Before-and-after change records:
* * * * * * *

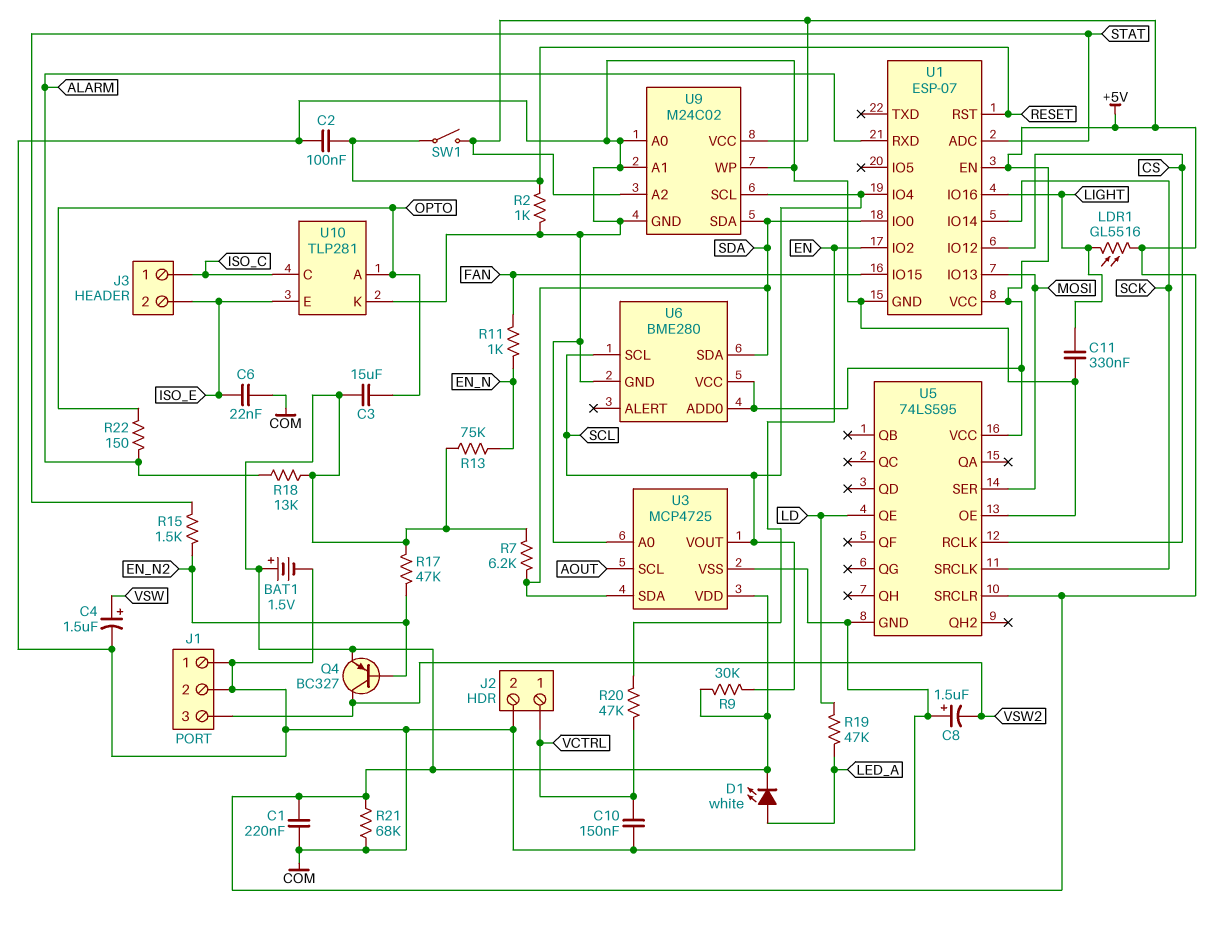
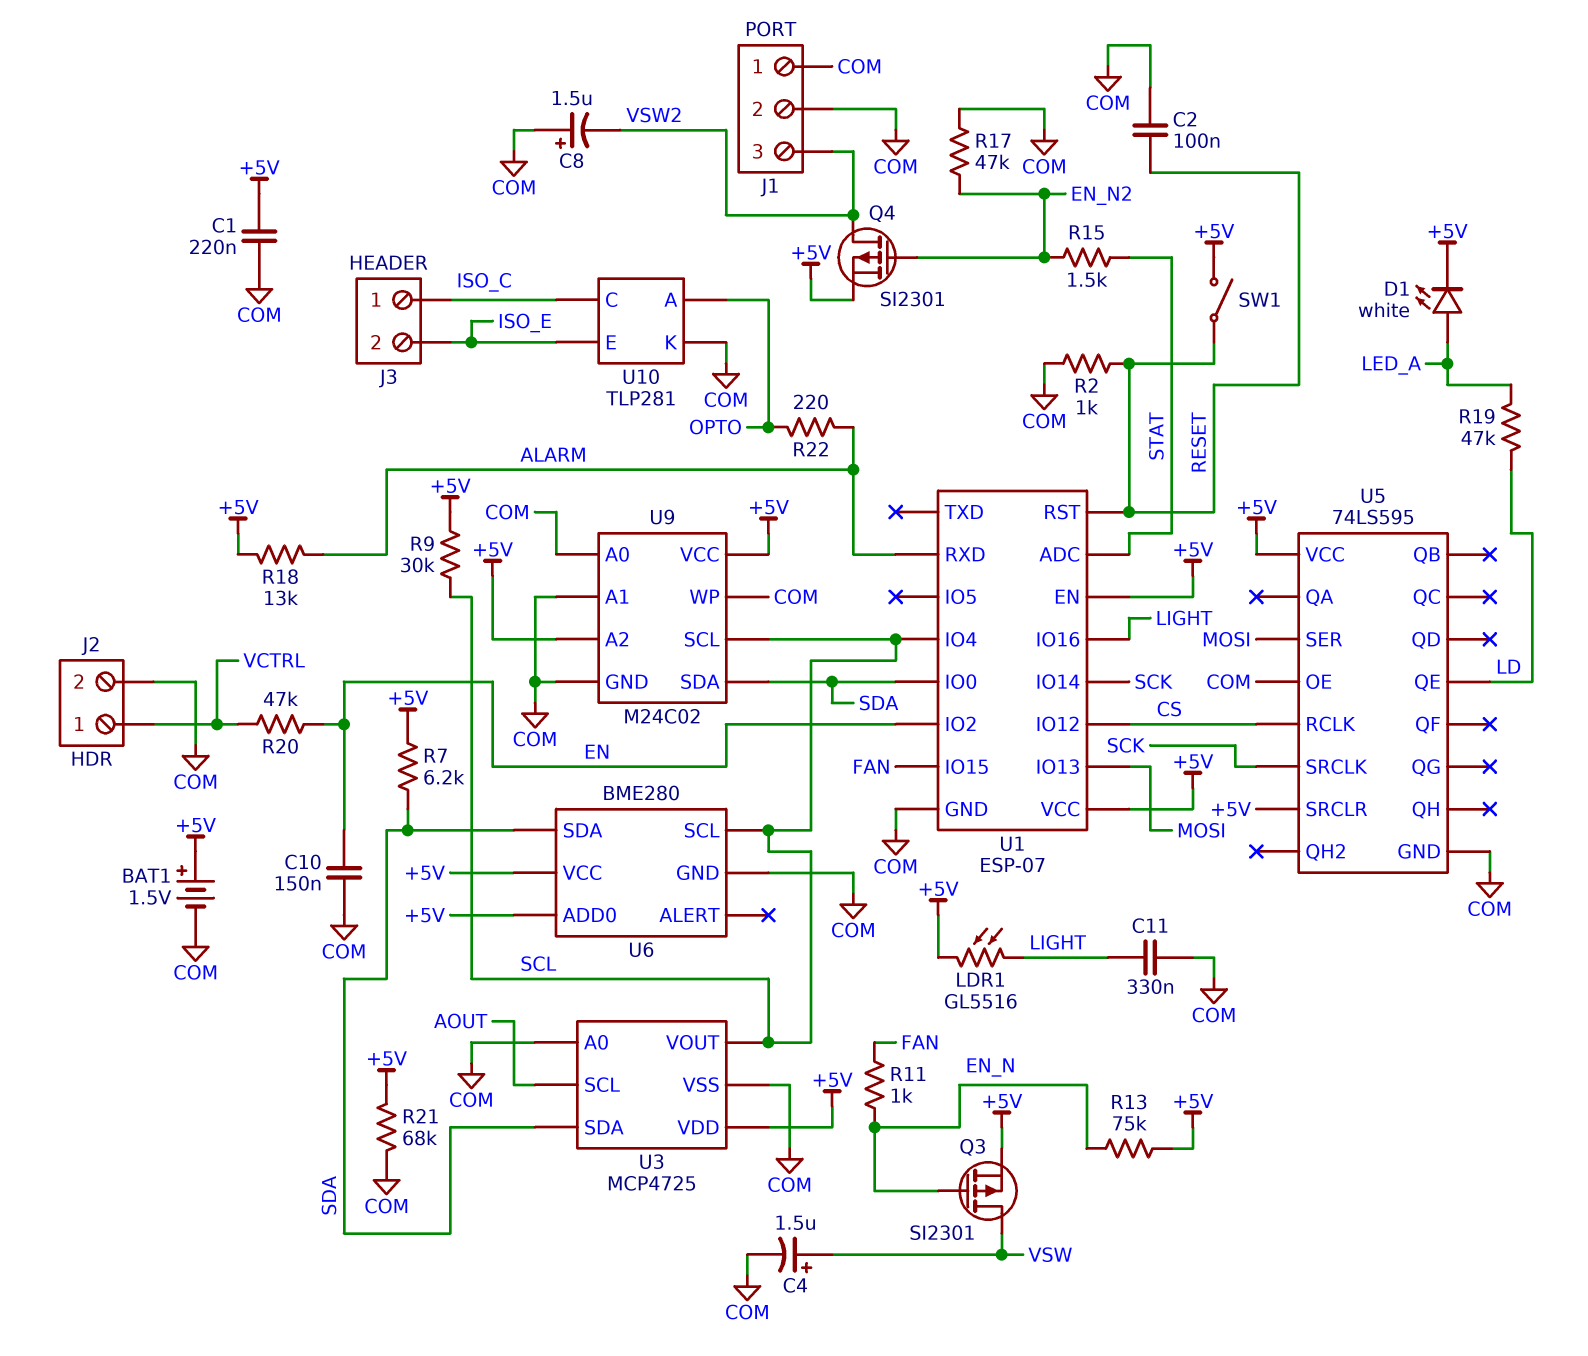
C3: 15uF (+5V, OPTO) -> none
C6: 22nF (COM, ISO_E) -> none
C10: 150nF (COM, VCTRL) -> 150nF (COM, EN)
Q3: none -> PMOS SI2301 (G EN_N, D VSW, S +5V)
Q4: PNP BC327 (B EN_N2, C VSW2, E +5V) -> PMOS SI2301 (G EN_N2, D VSW2, S +5V)
R17: 47k (+5V, EN_N2) -> 47k (COM, EN_N2)
R22: 150 (ALARM, OPTO) -> 220 (ALARM, OPTO)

* * * * * * *

- **Work task**
What's needed is every record restated exactly, pictures excluded.

- **Response to this exercise**
C3: 15uF (+5V, OPTO) -> none
C6: 22nF (COM, ISO_E) -> none
C10: 150nF (COM, VCTRL) -> 150nF (COM, EN)
Q3: none -> PMOS SI2301 (G EN_N, D VSW, S +5V)
Q4: PNP BC327 (B EN_N2, C VSW2, E +5V) -> PMOS SI2301 (G EN_N2, D VSW2, S +5V)
R17: 47k (+5V, EN_N2) -> 47k (COM, EN_N2)
R22: 150 (ALARM, OPTO) -> 220 (ALARM, OPTO)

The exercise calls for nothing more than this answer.